◆ **TASK DIRECTIONS**
The printed result should hold only the lines from the opening of the data through the line bearing "turquoise bowl [415,98,497,161]", exactly as given and without pictures.

◆ **TASK MATERIAL**
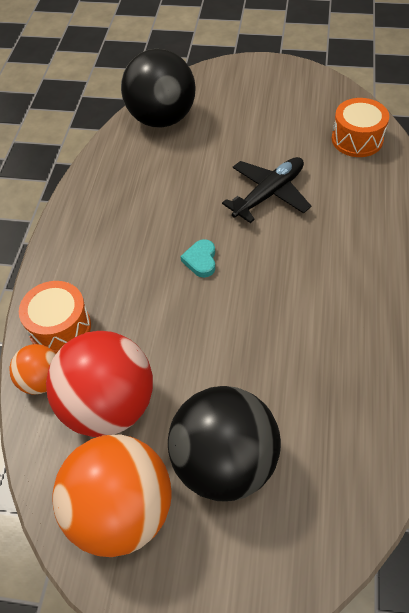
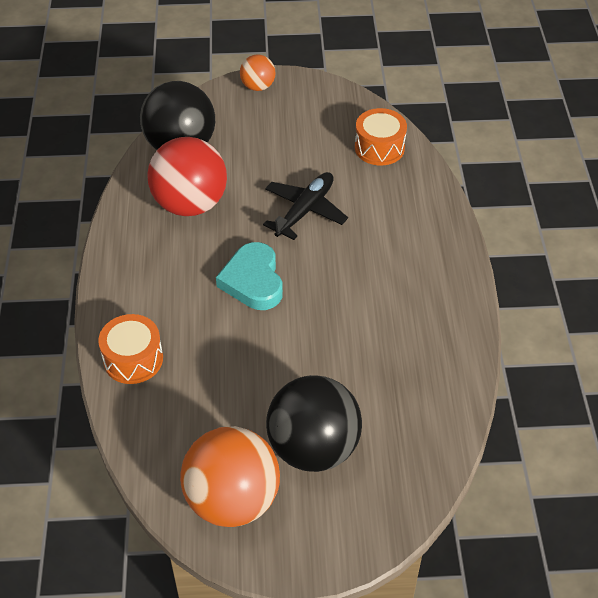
camera: 15 degrees left, 5 degrees down
orange ball [9,344,56,395] -> orange ball moved to [240,54,276,91]
red ball [46,331,153,437] -> red ball moved to [147,137,227,216]
turquoise heart [180,239,215,278] -> turquoise heart [216,242,283,310], size x1.91

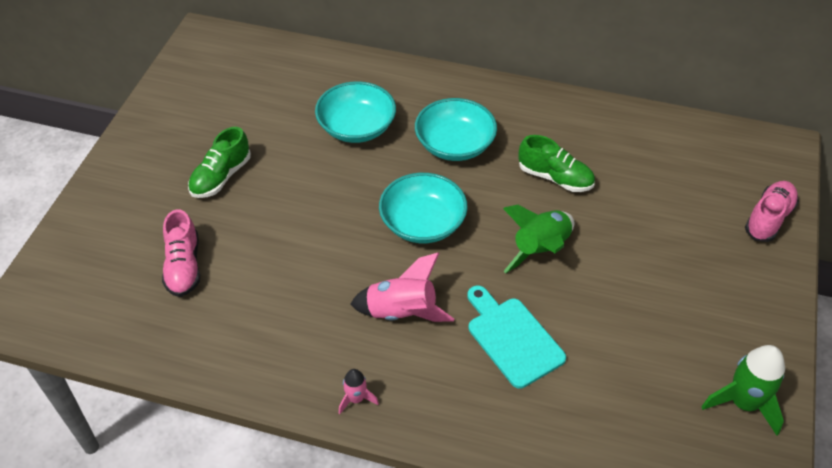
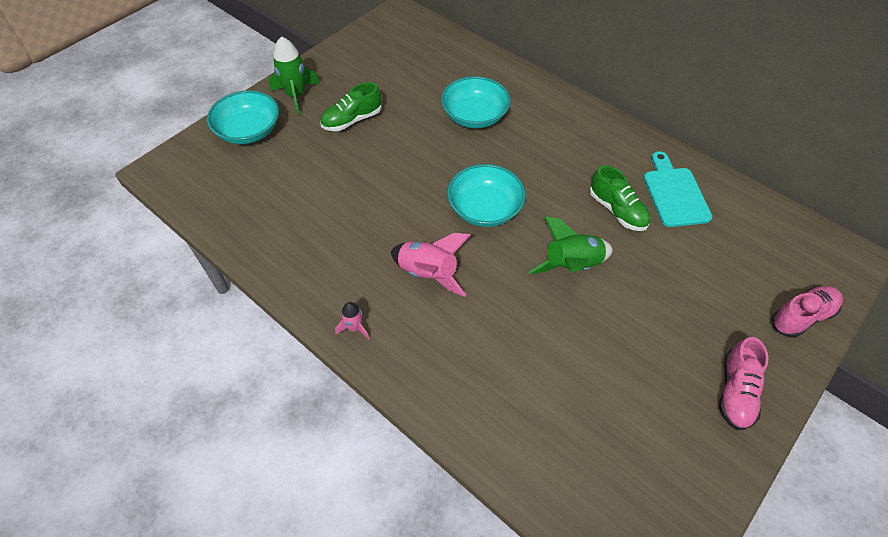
camera: 25 degrees right, 5 degrees up
pink shoe [162,209,200,297] -> pink shoe moved to [719,337,768,430]
turquoise bowl [415,98,497,161] -> turquoise bowl moved to [207,90,279,144]
turquoise cutting board [467,286,566,389] -> turquoise cutting board moved to [644,151,712,227]
green rocket [701,345,785,435] -> green rocket moved to [269,36,320,115]

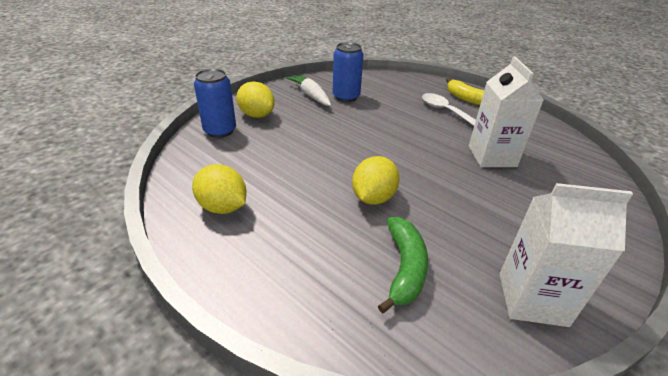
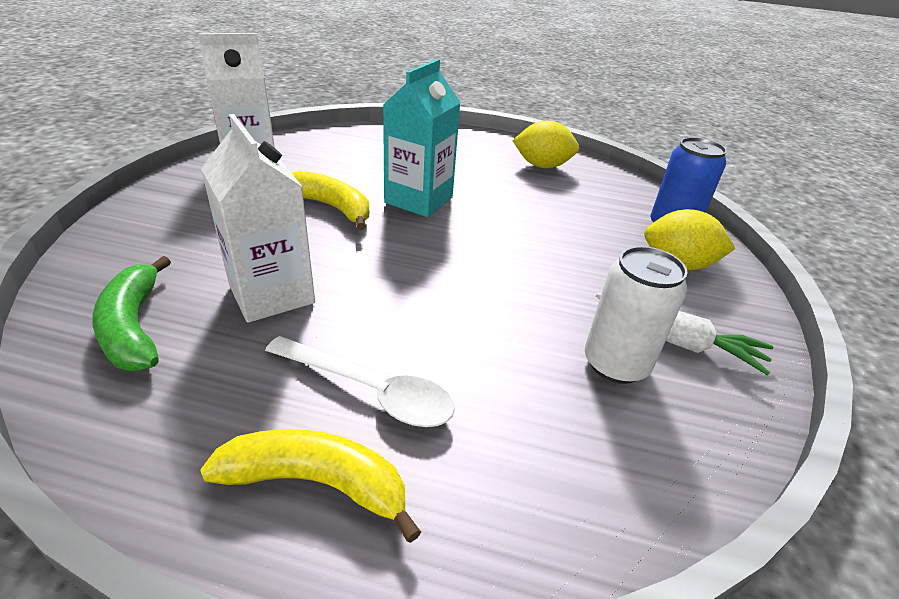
camera: 150 degrees right, 0 degrees up
blue can [333,42,364,102] -> white can [585,246,687,384]
yellow lemon [352,156,400,205] -> turquoise carton [383,59,460,217]
green banana [378,217,428,314] -> green banana moved to [92,256,171,371]
none -> yellow banana [292,171,369,230]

◆ **RESULT OF THIS TASK**
camera: 15 degrees left, 5 degrees down
orange ball [9,344,56,395] -> orange ball moved to [240,54,276,91]
red ball [46,331,153,437] -> red ball moved to [147,137,227,216]
turquoise heart [180,239,215,278] -> turquoise heart [216,242,283,310], size x1.91

camera: 25 degrees right, 5 degrees up
pink shoe [162,209,200,297] -> pink shoe moved to [719,337,768,430]
turquoise bowl [415,98,497,161] -> turquoise bowl moved to [207,90,279,144]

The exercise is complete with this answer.